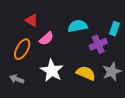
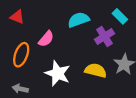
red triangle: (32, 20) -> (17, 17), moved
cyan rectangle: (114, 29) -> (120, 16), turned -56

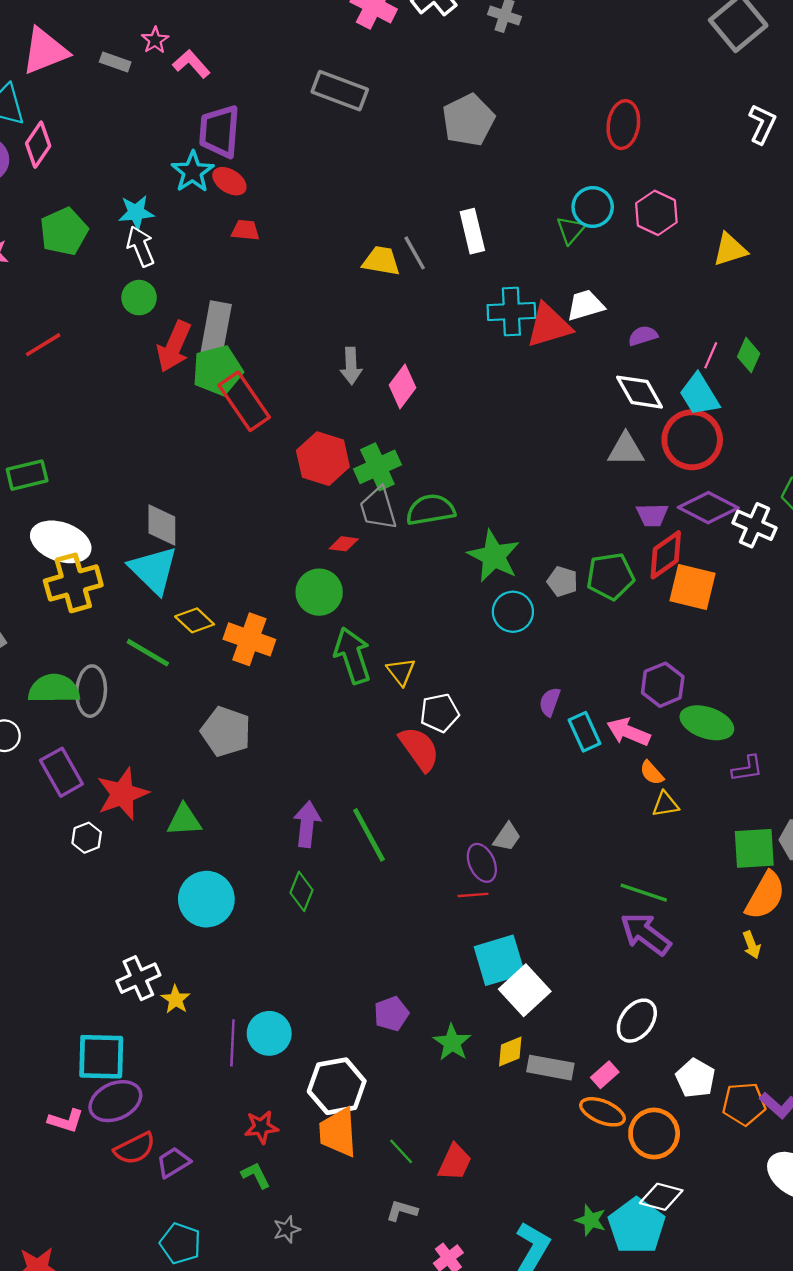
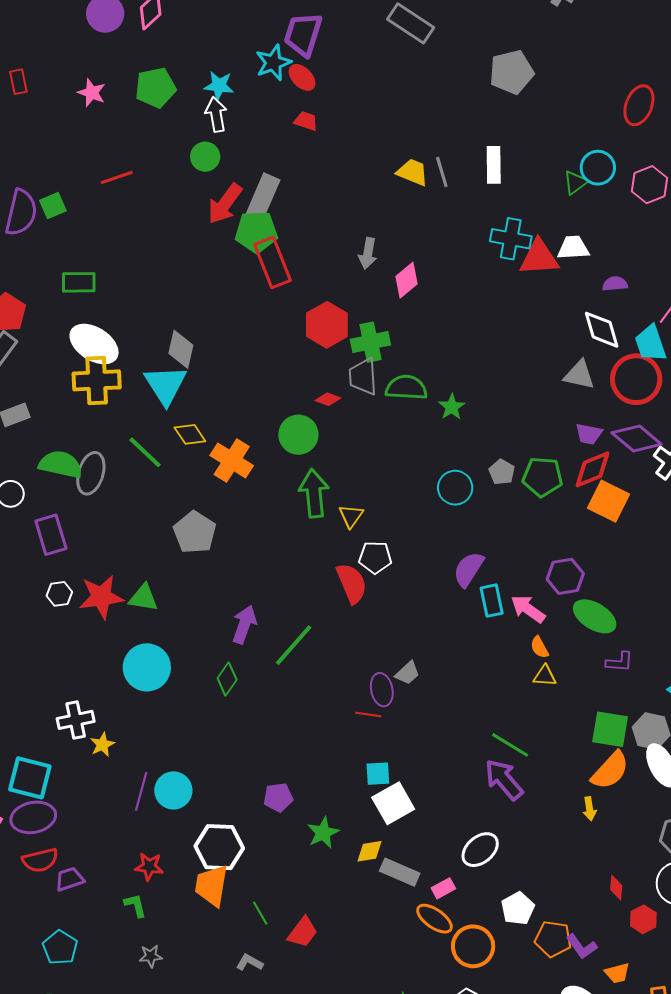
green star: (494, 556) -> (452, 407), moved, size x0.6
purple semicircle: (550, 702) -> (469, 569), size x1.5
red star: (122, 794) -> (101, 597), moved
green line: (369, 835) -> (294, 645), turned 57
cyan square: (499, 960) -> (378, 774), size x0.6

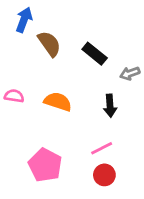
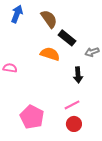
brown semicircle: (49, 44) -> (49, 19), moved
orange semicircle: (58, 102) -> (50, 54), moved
• • • • •
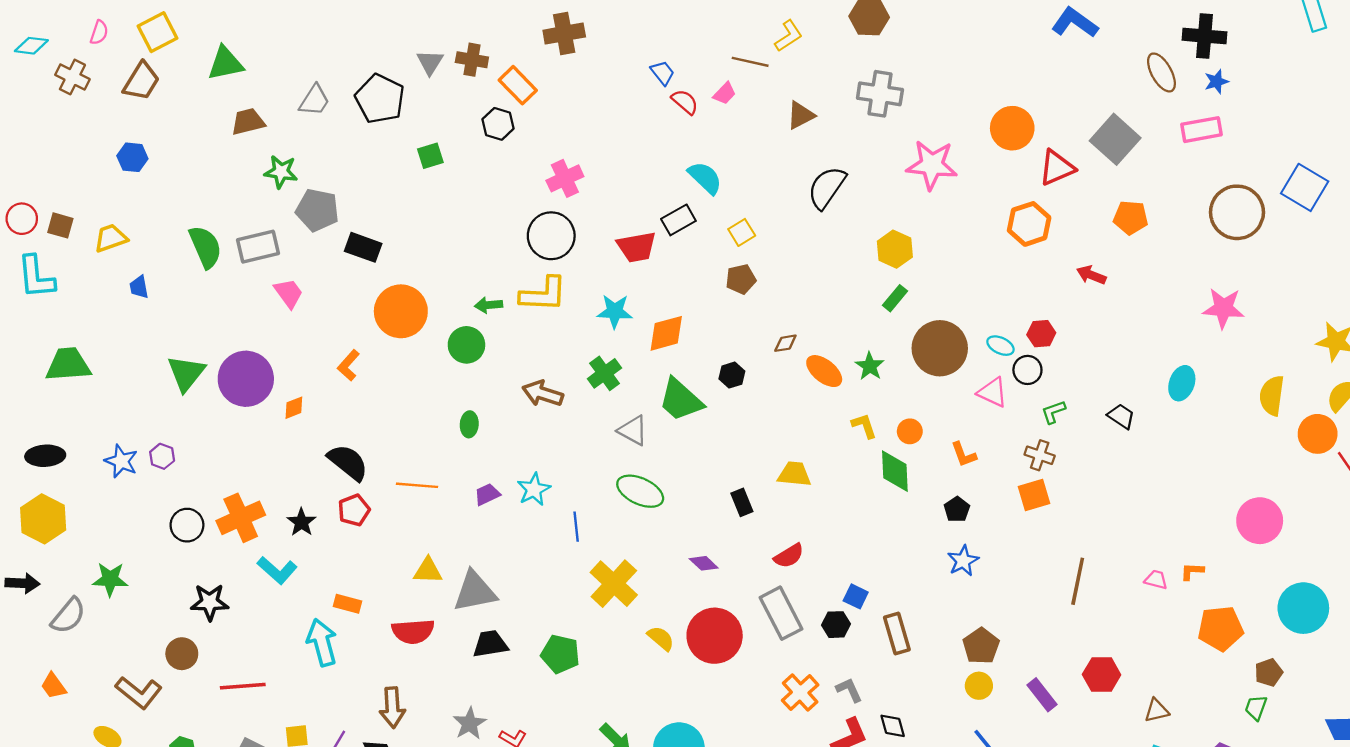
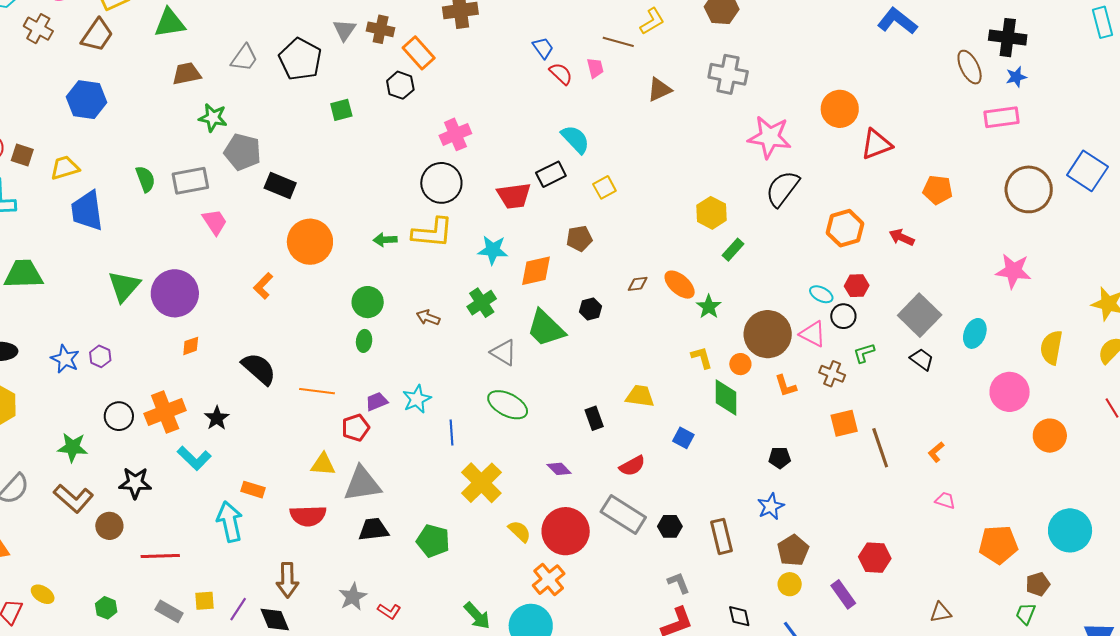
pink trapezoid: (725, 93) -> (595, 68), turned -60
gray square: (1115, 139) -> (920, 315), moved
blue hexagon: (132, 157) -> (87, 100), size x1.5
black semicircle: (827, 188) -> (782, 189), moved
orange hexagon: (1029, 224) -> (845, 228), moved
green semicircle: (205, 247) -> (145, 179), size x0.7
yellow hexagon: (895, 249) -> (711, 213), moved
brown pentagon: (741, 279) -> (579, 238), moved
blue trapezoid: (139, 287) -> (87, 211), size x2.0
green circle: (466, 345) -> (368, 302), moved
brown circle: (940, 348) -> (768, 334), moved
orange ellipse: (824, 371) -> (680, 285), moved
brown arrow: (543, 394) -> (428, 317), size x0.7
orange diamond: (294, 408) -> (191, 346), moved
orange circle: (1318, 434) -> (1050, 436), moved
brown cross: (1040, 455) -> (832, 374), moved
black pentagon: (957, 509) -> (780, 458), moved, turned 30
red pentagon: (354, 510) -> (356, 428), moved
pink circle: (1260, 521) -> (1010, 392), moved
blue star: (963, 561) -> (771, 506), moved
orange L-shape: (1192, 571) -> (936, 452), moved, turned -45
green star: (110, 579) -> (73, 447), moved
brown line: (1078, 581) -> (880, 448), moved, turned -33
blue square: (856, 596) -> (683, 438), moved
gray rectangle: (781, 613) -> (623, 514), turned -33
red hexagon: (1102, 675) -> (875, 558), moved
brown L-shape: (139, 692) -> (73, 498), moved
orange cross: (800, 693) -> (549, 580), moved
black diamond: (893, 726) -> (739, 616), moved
• • • • •
• TASK OBJECTIVE: Your output should be the lines above from the one that contains "green line: (369, 835)" through the one that contains "orange semicircle: (58, 102)", word for word, with pictures left out.

• RESULT FOR THIS TASK:
green line: (369, 835) -> (294, 645), turned 57
cyan square: (499, 960) -> (378, 774), size x0.6

brown semicircle: (49, 44) -> (49, 19), moved
orange semicircle: (58, 102) -> (50, 54), moved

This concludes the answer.